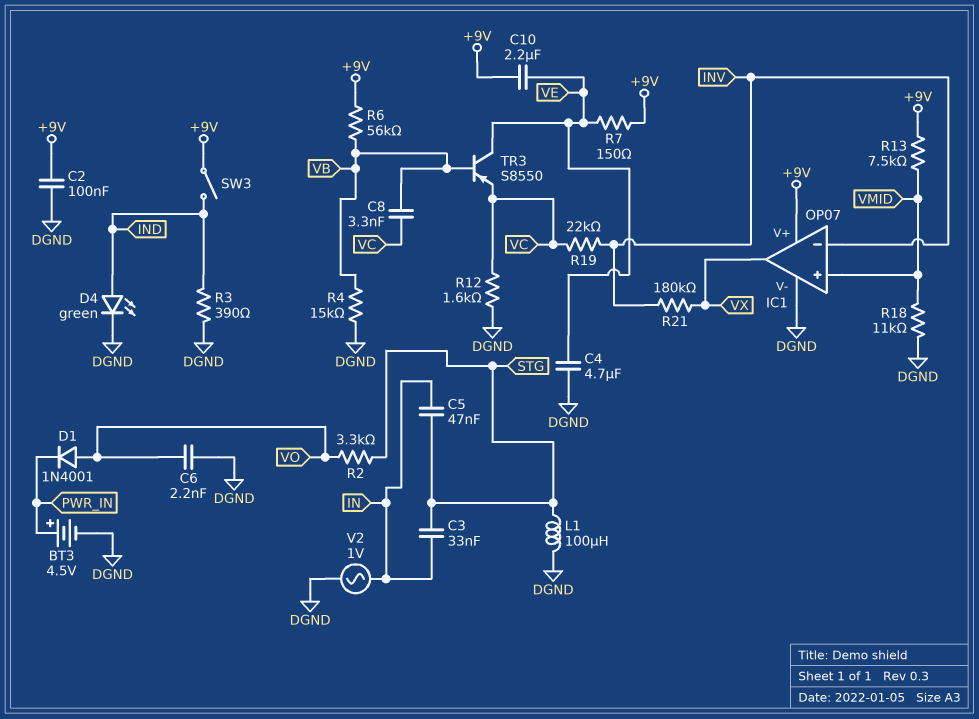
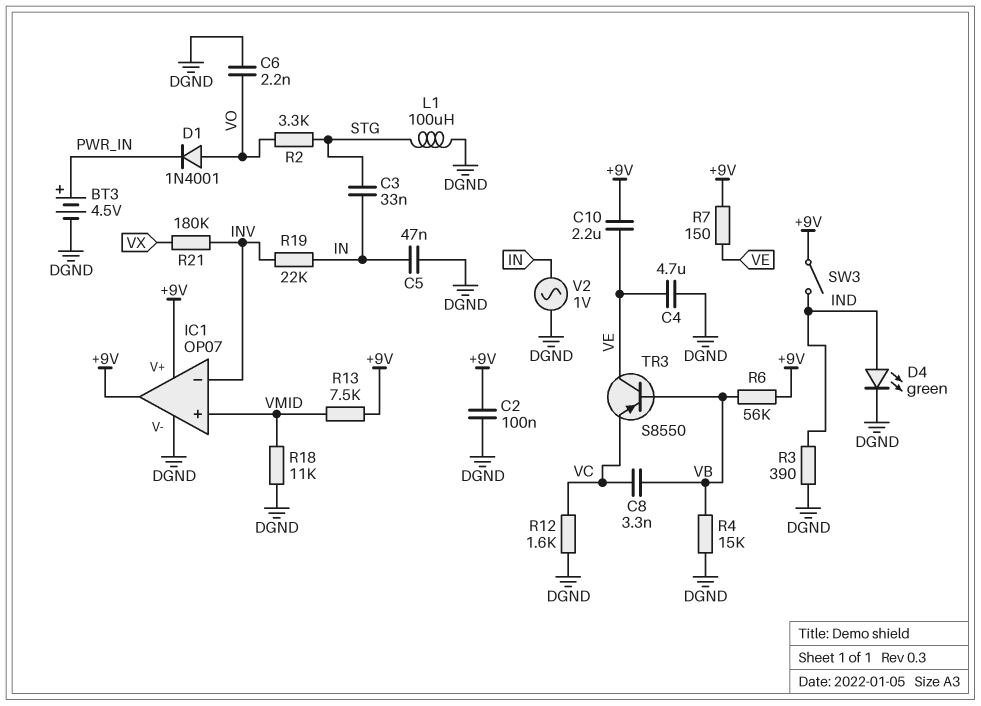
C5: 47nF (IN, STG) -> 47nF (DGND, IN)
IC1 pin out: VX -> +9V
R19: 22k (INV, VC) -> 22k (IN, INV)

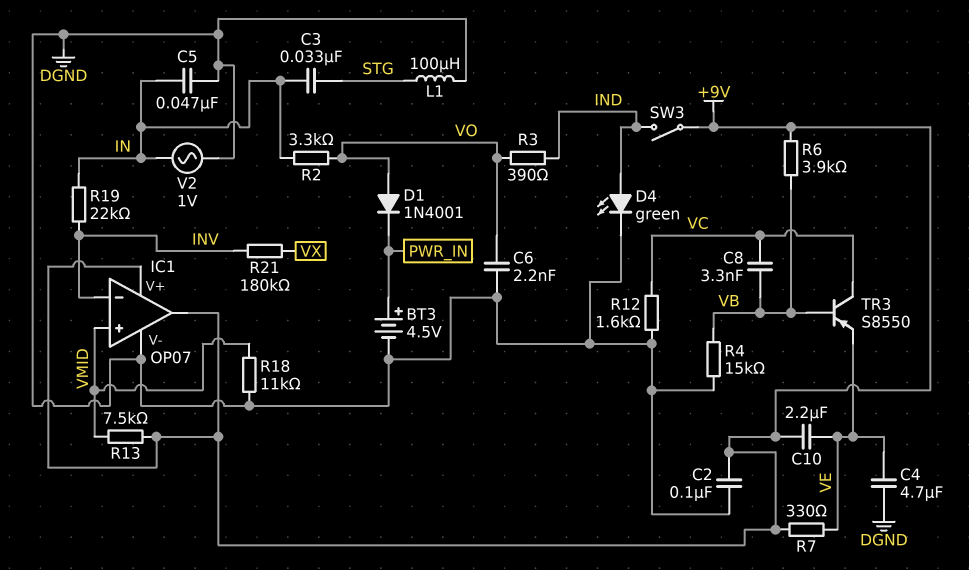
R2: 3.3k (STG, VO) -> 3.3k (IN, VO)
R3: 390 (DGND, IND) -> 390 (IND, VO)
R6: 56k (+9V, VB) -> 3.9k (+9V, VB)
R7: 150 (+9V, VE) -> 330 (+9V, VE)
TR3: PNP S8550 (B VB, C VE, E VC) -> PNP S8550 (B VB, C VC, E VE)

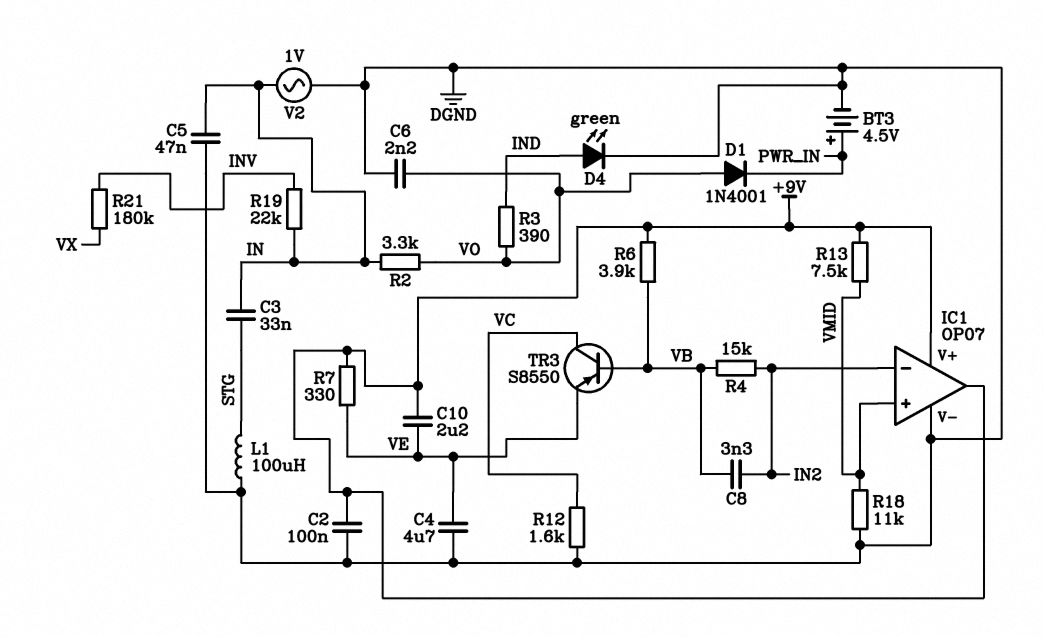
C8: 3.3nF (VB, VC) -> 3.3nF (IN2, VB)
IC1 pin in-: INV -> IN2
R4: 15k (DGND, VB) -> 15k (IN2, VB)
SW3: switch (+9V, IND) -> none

-- -- --

### WHAT IS BEING ASKED
Your answer must be an exact copy of the lines from the line with "R3: 390 (DGND, IND) -> 390 (IND, VO)" to the final line of the data, both ends included, and no pictures.

### RESPONSE TO THE EXERCISE
R3: 390 (DGND, IND) -> 390 (IND, VO)
R6: 56k (+9V, VB) -> 3.9k (+9V, VB)
R7: 150 (+9V, VE) -> 330 (+9V, VE)
TR3: PNP S8550 (B VB, C VE, E VC) -> PNP S8550 (B VB, C VC, E VE)

C8: 3.3nF (VB, VC) -> 3.3nF (IN2, VB)
IC1 pin in-: INV -> IN2
R4: 15k (DGND, VB) -> 15k (IN2, VB)
SW3: switch (+9V, IND) -> none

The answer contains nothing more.